**WHAT YOU ARE ASKED TO DO:** Those lines of the data that hold the word "Novdia" are to be copied out.

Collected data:
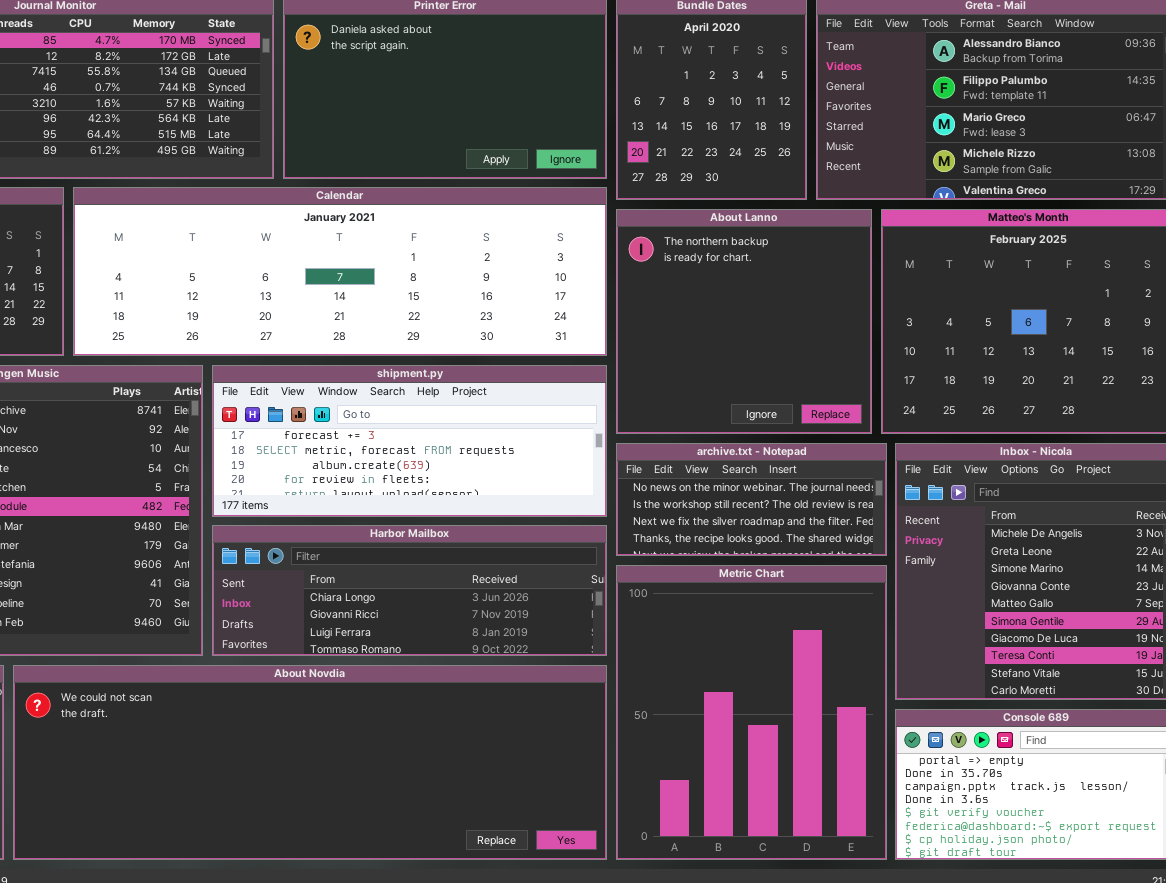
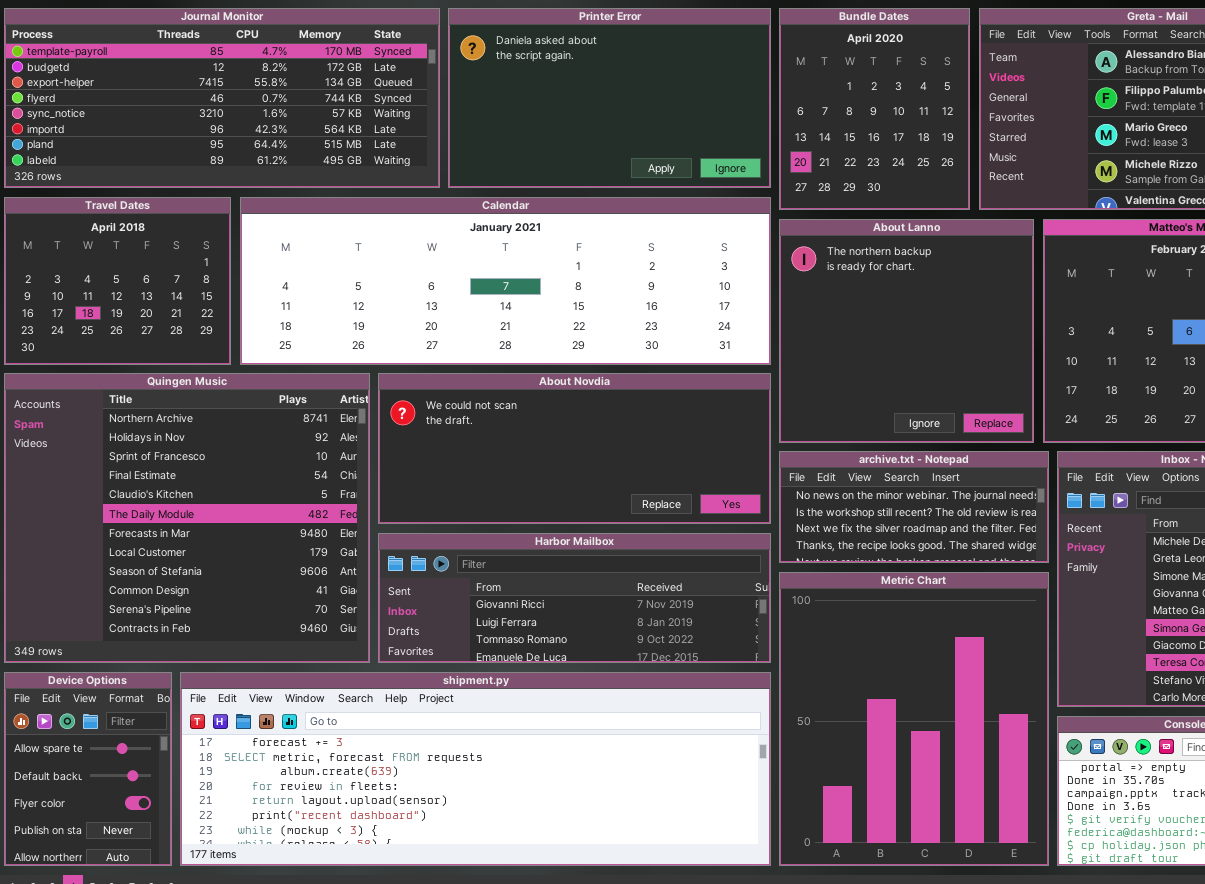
shipment.py: [212,365,607,517] -> [180,672,771,866], moved, resized
Harbor Mailbox: [212,525,607,656] -> [378,533,771,663], scrolled down 1 row
About Novdia: [13,665,607,860] -> [378,373,771,524], moved, resized

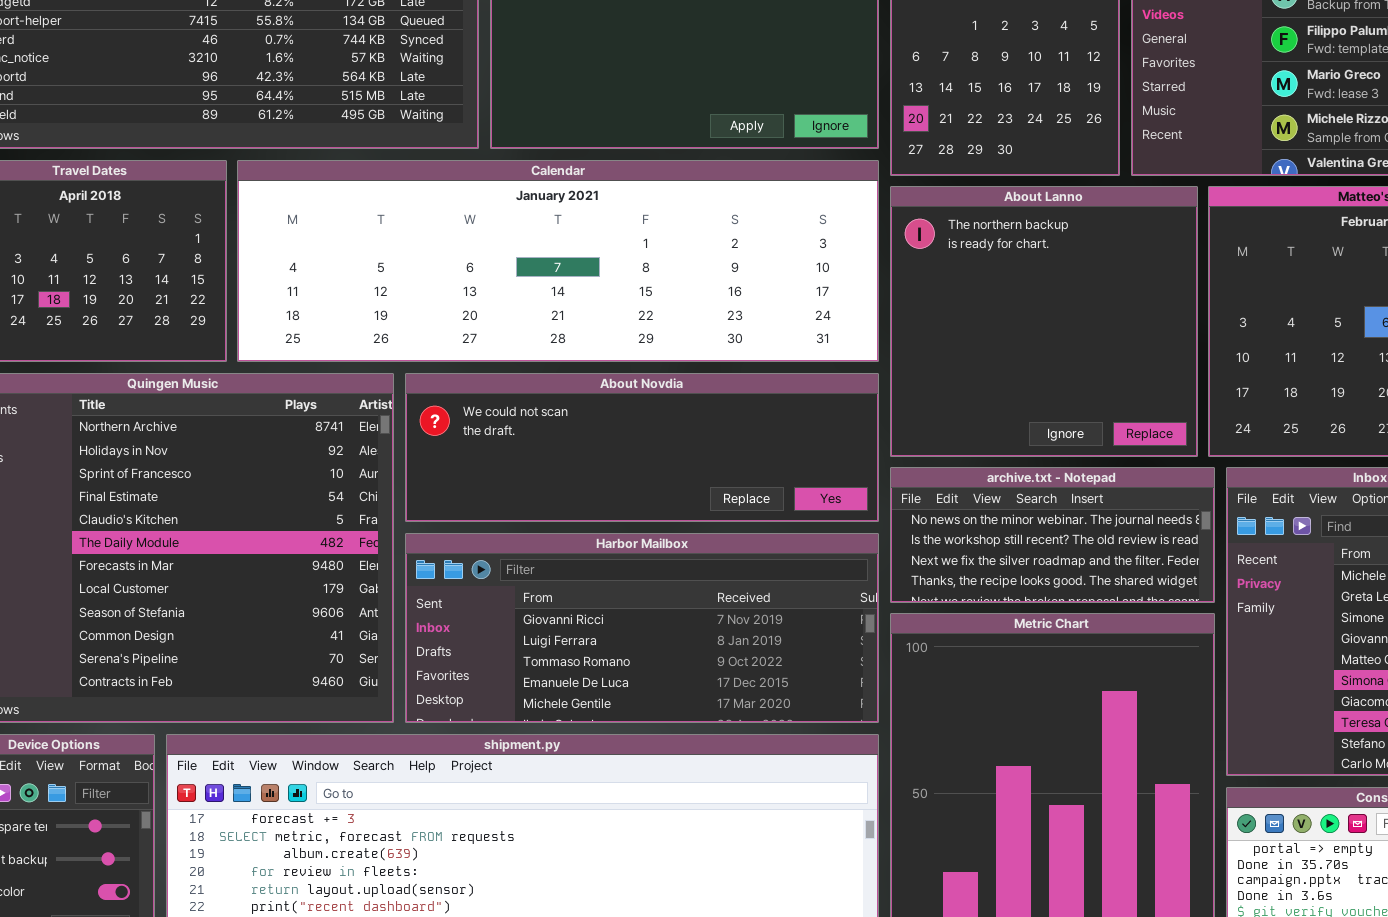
About Novdia: [378,373,771,524] -> [405,373,879,522], resized
Harbor Mailbox: [378,533,771,663] -> [405,533,879,723], resized

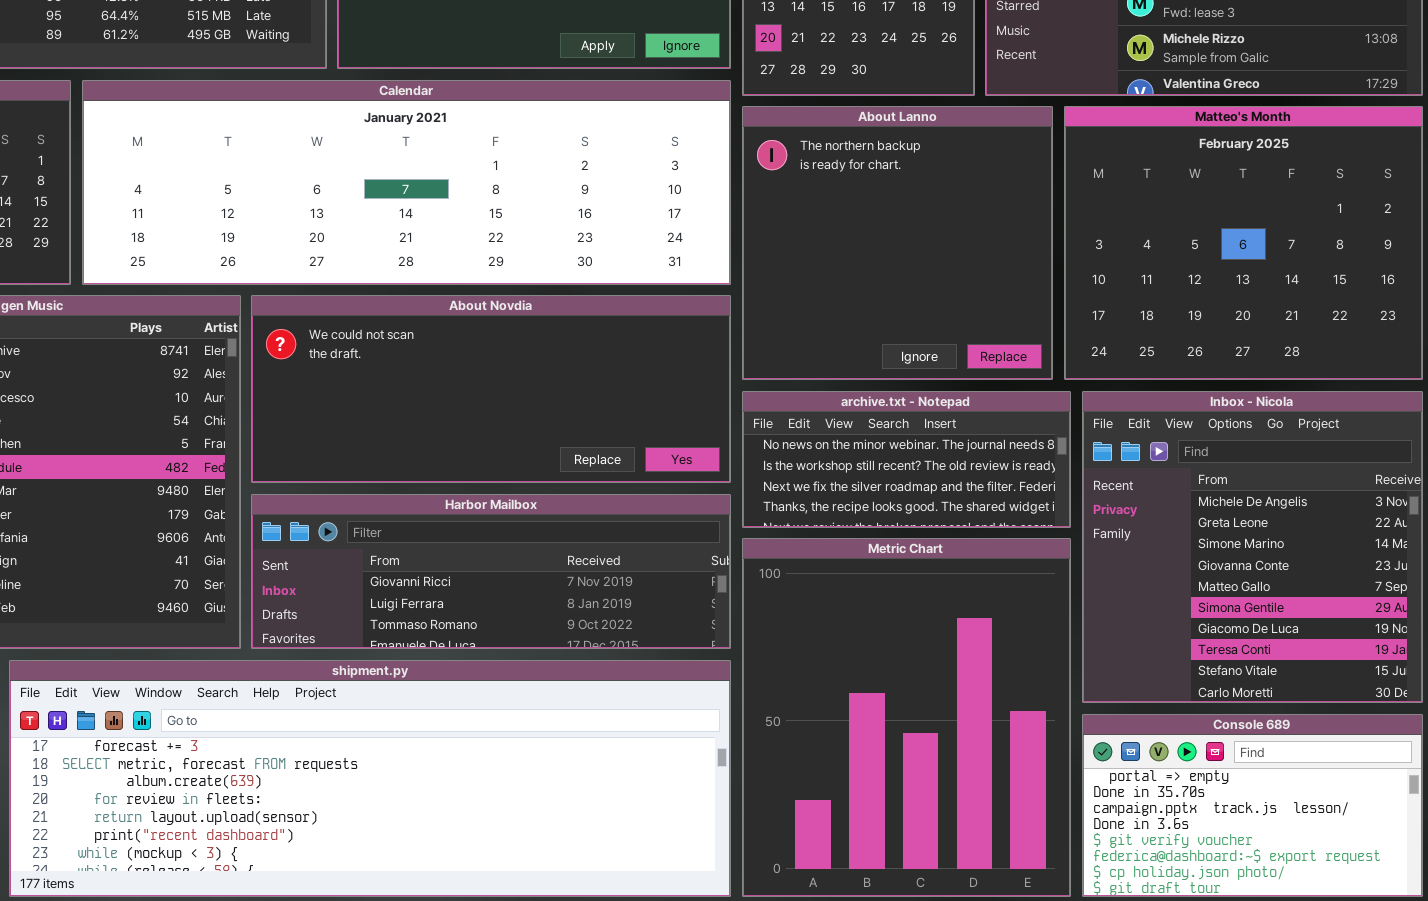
About Novdia: [405,373,879,522] -> [251,295,731,483], resized
Harbor Mailbox: [405,533,879,723] -> [251,494,731,649], resized

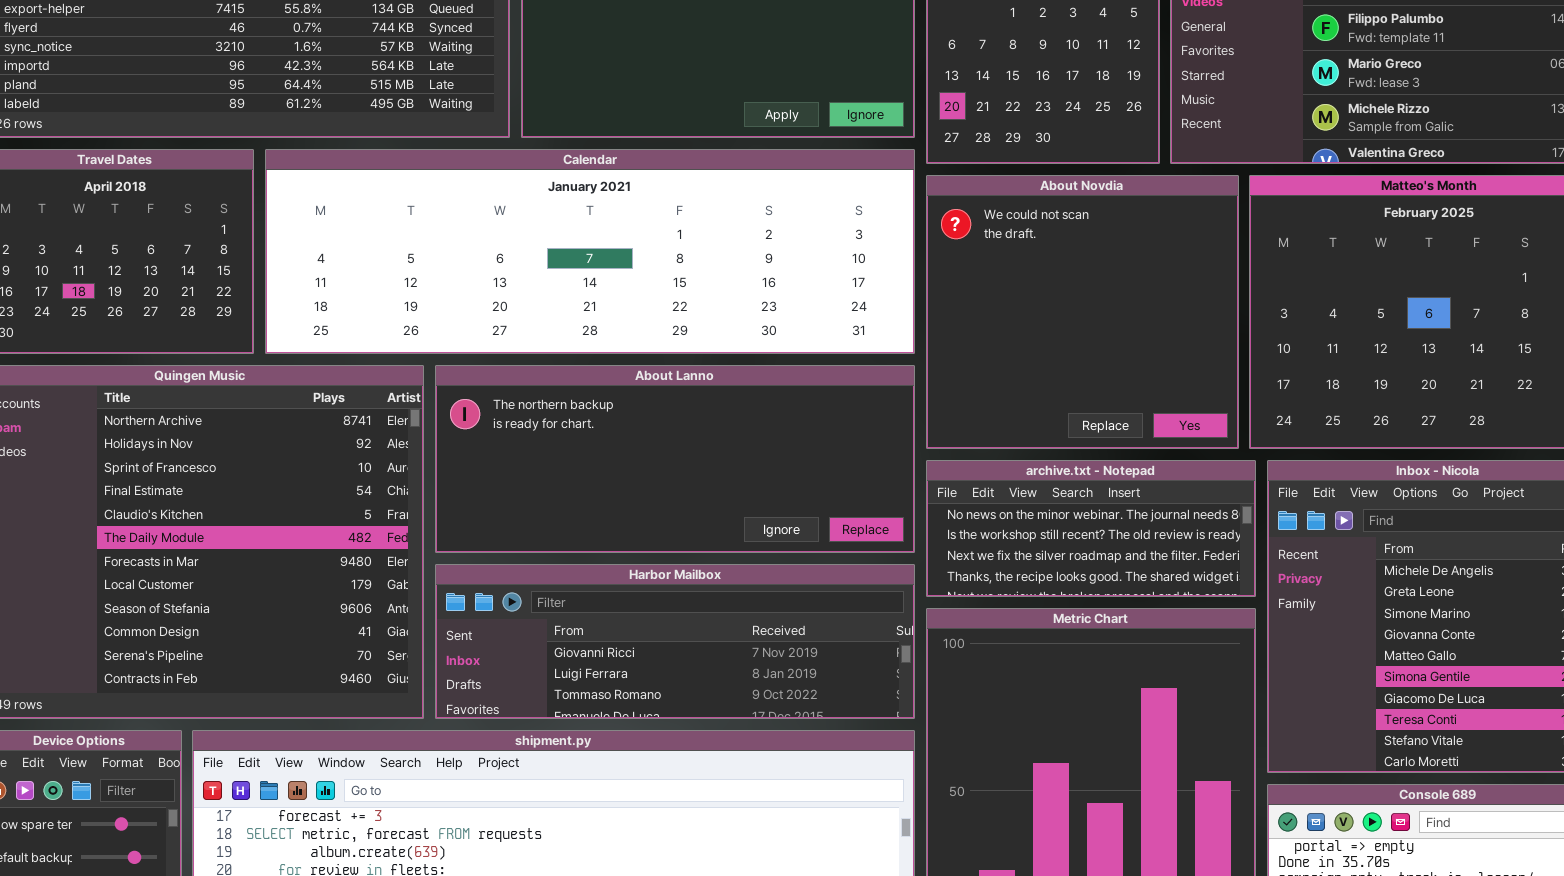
About Lanno: [742,106,1053,380] -> [435,365,915,553], moved, resized
About Novdia: [251,295,731,483] -> [926,175,1239,449], moved, resized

**TASK SOLUTION:**
About Novdia: [13,665,607,860] -> [378,373,771,524], moved, resized
About Novdia: [378,373,771,524] -> [405,373,879,522], resized
About Novdia: [405,373,879,522] -> [251,295,731,483], resized
About Novdia: [251,295,731,483] -> [926,175,1239,449], moved, resized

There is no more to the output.